**WHAT TO WORK ON:**
Please copy the rows below word for word, from the first row through the row that contains "10: (260, 168)", including both of those rows.

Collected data
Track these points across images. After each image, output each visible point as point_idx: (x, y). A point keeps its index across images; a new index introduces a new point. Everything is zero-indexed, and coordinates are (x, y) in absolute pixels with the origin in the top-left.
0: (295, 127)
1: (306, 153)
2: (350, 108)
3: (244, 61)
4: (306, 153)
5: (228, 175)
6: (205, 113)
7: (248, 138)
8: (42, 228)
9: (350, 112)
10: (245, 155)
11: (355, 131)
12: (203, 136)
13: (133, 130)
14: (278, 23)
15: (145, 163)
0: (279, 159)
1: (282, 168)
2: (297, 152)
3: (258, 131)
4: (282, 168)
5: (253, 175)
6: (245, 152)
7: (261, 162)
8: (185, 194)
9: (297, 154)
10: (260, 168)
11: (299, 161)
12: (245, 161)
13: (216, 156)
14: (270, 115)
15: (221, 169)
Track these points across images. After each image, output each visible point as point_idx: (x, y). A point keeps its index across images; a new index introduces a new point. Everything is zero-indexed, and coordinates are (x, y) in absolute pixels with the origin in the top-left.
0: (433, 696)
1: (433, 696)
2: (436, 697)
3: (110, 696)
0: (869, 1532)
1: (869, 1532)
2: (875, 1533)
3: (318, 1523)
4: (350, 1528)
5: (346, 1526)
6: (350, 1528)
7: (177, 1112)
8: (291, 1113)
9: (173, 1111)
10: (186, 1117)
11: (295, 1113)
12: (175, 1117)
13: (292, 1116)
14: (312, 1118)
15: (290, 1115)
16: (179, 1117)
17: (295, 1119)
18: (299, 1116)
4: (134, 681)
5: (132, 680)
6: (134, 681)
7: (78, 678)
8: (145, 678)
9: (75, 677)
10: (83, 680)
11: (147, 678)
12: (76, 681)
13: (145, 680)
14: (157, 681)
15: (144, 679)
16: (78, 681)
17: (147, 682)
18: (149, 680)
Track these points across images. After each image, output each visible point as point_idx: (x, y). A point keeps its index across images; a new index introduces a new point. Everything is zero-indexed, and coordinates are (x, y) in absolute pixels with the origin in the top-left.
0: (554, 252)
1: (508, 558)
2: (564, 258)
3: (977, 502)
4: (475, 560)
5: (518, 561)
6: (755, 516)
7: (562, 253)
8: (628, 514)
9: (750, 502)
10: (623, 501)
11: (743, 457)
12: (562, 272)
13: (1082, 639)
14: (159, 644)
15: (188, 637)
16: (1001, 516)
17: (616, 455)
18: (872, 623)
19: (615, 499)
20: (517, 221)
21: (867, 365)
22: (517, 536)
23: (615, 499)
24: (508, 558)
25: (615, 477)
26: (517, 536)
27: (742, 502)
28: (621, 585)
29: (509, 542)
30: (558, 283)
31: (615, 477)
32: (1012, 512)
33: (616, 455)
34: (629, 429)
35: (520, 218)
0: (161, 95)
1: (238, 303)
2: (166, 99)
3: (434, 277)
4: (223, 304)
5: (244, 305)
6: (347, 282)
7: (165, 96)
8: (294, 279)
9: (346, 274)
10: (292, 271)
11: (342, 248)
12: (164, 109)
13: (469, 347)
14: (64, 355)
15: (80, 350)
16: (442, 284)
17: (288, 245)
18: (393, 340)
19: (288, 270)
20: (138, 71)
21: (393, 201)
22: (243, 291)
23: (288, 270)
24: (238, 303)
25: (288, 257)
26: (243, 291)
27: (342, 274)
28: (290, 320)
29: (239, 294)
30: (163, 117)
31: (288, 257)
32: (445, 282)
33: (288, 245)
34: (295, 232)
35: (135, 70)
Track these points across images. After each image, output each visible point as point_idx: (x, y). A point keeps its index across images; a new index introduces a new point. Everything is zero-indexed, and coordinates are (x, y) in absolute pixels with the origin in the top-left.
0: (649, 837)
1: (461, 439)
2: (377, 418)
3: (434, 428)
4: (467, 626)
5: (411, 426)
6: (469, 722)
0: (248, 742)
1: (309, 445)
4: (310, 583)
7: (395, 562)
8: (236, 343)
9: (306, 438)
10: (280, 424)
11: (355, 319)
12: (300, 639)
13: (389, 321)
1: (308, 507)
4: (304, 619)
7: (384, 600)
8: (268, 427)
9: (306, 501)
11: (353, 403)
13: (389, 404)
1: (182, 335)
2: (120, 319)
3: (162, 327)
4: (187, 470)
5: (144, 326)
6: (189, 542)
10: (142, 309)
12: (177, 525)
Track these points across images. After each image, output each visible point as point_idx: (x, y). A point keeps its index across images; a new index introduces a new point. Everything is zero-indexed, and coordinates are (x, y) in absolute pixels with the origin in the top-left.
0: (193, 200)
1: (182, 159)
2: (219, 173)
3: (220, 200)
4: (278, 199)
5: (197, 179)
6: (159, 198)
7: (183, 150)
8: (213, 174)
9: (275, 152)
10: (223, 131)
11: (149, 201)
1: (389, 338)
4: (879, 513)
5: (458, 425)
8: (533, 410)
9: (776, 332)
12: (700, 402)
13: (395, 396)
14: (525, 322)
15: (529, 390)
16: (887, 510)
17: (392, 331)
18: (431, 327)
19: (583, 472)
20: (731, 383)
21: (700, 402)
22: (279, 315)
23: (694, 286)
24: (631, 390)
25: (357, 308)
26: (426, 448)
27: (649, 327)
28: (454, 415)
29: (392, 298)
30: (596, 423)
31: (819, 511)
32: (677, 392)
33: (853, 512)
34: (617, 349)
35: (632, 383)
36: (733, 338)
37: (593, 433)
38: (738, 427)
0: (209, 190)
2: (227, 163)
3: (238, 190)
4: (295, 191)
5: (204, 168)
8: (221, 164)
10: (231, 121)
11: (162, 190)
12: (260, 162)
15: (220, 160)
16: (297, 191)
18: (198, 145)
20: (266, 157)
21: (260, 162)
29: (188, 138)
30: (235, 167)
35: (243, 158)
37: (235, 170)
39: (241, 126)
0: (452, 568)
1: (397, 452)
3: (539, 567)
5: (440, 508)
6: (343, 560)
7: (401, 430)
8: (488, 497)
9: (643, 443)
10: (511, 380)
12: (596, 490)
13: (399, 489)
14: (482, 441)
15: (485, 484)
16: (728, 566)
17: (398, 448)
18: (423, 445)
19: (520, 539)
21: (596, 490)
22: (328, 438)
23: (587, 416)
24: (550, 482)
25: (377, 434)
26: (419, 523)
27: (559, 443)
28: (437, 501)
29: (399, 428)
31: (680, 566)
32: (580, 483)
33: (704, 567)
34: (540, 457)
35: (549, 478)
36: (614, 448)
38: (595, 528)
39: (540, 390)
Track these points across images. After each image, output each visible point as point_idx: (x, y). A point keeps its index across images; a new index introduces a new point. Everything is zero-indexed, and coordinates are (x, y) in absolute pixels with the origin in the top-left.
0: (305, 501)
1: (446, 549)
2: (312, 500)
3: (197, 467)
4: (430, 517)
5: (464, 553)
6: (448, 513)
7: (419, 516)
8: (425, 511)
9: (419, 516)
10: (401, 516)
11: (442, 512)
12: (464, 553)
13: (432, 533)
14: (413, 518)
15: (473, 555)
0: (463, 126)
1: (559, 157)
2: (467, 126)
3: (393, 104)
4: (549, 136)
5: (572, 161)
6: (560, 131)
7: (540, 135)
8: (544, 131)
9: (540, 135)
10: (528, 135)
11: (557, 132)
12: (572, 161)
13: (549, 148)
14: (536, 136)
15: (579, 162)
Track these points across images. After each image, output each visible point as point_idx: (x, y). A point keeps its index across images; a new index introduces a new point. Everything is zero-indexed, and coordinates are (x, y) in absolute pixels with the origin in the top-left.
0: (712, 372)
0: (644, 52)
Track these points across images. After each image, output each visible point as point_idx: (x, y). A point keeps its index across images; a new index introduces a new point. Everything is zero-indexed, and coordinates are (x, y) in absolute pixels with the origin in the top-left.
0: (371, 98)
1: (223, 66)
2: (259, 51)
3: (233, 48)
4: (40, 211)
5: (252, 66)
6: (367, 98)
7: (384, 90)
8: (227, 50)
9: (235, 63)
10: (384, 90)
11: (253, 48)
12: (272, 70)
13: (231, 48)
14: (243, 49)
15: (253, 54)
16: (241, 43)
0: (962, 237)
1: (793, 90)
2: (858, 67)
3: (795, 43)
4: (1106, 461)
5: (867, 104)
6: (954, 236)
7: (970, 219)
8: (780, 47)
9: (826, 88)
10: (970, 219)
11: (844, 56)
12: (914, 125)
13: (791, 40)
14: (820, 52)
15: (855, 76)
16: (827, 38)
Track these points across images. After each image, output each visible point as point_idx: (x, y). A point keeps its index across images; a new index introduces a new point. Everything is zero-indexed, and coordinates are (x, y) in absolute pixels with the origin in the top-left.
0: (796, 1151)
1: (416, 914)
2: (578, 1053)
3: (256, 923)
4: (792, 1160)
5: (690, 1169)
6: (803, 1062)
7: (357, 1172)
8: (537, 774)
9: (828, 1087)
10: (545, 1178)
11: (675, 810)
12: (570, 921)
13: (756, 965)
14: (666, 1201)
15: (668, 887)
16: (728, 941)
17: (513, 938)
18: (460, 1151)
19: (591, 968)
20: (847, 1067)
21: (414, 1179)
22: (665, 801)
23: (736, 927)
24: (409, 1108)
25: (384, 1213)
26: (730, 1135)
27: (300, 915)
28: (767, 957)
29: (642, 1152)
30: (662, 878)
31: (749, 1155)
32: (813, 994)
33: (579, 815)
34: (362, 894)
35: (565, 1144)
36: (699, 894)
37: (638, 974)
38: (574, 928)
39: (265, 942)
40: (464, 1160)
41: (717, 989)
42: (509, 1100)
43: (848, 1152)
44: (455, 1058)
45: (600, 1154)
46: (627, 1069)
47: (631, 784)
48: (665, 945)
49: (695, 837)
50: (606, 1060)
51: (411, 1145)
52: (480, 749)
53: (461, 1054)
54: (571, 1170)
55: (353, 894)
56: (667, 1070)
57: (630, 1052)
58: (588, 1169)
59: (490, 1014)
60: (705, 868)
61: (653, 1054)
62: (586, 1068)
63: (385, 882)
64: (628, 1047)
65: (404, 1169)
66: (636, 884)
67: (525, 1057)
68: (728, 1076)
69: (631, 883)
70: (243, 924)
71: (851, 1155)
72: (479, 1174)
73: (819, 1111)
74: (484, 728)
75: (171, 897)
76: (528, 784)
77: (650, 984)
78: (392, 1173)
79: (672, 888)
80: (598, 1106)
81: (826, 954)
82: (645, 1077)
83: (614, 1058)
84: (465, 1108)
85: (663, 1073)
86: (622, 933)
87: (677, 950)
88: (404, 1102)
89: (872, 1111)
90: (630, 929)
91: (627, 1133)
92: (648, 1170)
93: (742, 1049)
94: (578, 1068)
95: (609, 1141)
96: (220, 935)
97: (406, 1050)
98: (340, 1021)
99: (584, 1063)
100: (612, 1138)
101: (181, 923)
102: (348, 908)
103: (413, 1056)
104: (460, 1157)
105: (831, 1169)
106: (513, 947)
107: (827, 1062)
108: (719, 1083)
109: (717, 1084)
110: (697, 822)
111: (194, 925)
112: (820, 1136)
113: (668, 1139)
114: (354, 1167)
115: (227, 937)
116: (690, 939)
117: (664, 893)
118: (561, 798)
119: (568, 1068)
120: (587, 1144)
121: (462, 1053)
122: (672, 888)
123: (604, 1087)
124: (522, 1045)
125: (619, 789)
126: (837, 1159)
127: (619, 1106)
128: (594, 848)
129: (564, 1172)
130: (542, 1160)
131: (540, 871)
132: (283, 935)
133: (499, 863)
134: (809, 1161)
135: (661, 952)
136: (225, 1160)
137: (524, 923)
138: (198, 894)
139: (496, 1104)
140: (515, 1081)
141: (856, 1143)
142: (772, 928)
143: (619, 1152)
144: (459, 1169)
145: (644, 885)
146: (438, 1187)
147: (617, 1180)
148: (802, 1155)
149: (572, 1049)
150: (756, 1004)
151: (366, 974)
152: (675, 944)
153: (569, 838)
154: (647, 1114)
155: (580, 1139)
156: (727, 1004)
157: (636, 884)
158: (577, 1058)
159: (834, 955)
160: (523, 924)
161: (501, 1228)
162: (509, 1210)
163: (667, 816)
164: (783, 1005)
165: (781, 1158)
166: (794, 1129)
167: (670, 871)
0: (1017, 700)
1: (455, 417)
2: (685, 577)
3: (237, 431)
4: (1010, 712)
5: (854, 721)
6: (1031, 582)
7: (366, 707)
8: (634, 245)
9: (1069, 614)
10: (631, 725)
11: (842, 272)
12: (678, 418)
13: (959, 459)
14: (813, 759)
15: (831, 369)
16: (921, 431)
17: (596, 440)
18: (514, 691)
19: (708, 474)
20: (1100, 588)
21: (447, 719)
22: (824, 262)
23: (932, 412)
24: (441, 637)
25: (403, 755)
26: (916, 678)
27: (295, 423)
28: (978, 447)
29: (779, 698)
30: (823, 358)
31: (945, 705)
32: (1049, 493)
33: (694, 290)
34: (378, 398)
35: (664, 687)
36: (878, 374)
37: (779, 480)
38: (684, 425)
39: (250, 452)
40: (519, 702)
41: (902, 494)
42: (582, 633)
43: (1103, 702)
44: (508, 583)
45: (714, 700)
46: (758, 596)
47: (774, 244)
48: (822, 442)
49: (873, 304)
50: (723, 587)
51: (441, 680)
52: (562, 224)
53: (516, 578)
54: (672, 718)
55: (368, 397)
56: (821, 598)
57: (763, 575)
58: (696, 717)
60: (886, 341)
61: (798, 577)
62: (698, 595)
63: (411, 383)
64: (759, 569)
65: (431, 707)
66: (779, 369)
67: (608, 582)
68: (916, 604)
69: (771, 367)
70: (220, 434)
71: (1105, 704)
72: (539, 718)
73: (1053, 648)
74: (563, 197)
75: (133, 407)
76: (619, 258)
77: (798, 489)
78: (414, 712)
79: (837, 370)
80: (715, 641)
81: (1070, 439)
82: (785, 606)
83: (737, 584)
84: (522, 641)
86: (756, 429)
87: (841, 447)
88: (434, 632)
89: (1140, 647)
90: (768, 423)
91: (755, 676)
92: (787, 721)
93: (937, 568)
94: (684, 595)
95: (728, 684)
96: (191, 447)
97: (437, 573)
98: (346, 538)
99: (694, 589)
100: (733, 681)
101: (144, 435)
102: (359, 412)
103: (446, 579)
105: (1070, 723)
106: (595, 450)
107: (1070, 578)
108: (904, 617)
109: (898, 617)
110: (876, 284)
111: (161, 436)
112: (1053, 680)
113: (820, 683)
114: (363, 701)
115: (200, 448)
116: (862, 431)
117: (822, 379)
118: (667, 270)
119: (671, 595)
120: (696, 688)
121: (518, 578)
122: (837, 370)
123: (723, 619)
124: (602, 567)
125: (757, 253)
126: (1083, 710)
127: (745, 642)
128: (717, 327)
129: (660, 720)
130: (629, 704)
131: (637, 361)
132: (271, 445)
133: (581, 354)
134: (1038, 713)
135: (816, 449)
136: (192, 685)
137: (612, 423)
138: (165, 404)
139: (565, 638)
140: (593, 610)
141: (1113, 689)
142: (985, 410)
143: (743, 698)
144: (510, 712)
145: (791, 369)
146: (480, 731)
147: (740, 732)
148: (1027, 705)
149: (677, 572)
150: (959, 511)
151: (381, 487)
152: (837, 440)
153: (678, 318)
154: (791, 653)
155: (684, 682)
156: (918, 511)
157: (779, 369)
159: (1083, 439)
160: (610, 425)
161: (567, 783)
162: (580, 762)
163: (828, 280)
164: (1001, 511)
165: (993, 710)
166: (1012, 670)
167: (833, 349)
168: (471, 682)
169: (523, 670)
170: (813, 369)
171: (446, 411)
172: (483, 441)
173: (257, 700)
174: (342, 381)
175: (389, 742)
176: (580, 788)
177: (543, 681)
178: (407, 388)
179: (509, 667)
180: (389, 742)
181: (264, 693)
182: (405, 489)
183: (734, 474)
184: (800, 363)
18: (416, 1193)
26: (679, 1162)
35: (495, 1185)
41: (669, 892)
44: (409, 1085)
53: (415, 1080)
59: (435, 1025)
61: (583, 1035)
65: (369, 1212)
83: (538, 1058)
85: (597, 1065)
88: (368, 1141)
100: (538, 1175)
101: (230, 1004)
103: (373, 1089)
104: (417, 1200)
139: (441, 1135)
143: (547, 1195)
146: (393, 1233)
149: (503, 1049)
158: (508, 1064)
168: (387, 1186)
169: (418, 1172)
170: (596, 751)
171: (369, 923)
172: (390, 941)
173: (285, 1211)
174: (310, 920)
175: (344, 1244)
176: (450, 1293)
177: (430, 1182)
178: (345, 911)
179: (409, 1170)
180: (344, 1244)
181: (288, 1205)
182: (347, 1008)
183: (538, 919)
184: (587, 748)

**RESPONSE FOR THIS EXERCISE:**
Track these points across images. After each image, output each visible point as point_idx: (x, y). A point keeps its index across images; a new index introduces a new point. Everything is zero-indexed, and coordinates are (x, y) in absolute pixels with the origin in the top-left.
0: (295, 127)
1: (306, 153)
2: (350, 108)
3: (244, 61)
4: (306, 153)
5: (228, 175)
6: (205, 113)
7: (248, 138)
8: (42, 228)
9: (350, 112)
10: (245, 155)
11: (355, 131)
12: (203, 136)
13: (133, 130)
14: (278, 23)
15: (145, 163)
0: (279, 159)
1: (282, 168)
2: (297, 152)
3: (258, 131)
4: (282, 168)
5: (253, 175)
6: (245, 152)
7: (261, 162)
8: (185, 194)
9: (297, 154)
10: (260, 168)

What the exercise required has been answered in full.